— TASK PROMPT —
Of all the lines below, return only those starting with the line holding "to [650 519]" and going on through the line holding "pin [460 156]", exactly as written.

[Dataset records]
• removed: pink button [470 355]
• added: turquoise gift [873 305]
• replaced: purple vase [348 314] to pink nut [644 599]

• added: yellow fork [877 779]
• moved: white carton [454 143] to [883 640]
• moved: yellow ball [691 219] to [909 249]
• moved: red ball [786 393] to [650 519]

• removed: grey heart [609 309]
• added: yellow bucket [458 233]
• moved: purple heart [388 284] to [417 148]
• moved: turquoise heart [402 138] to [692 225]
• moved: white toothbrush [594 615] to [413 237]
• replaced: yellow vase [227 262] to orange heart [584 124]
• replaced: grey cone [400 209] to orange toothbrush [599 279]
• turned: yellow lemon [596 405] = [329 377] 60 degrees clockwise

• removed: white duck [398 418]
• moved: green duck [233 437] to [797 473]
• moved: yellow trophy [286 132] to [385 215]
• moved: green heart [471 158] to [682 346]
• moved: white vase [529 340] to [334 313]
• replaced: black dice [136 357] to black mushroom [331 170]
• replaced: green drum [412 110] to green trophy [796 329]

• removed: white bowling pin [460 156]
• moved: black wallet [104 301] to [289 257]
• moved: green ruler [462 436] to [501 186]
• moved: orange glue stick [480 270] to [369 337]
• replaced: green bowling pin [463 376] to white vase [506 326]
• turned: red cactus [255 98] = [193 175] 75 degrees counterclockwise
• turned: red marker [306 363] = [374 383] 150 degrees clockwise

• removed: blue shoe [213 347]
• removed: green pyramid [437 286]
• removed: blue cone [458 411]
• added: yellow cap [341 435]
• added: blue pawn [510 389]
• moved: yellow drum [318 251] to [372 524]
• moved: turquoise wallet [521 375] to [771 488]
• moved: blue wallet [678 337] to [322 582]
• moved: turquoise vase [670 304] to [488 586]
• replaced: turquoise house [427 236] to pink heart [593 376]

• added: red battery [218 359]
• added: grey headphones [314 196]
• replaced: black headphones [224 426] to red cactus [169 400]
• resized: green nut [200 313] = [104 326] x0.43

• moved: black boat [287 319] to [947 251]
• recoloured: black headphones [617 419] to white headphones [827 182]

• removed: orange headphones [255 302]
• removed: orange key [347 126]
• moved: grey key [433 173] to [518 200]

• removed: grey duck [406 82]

— PROBLEM SOLUTION —
• moved: red ball [786 393] to [650 519]

• removed: grey heart [609 309]
• added: yellow bucket [458 233]
• moved: purple heart [388 284] to [417 148]
• moved: turquoise heart [402 138] to [692 225]
• moved: white toothbrush [594 615] to [413 237]
• replaced: yellow vase [227 262] to orange heart [584 124]
• replaced: grey cone [400 209] to orange toothbrush [599 279]
• turned: yellow lemon [596 405] = [329 377] 60 degrees clockwise

• removed: white duck [398 418]
• moved: green duck [233 437] to [797 473]
• moved: yellow trophy [286 132] to [385 215]
• moved: green heart [471 158] to [682 346]
• moved: white vase [529 340] to [334 313]
• replaced: black dice [136 357] to black mushroom [331 170]
• replaced: green drum [412 110] to green trophy [796 329]

• removed: white bowling pin [460 156]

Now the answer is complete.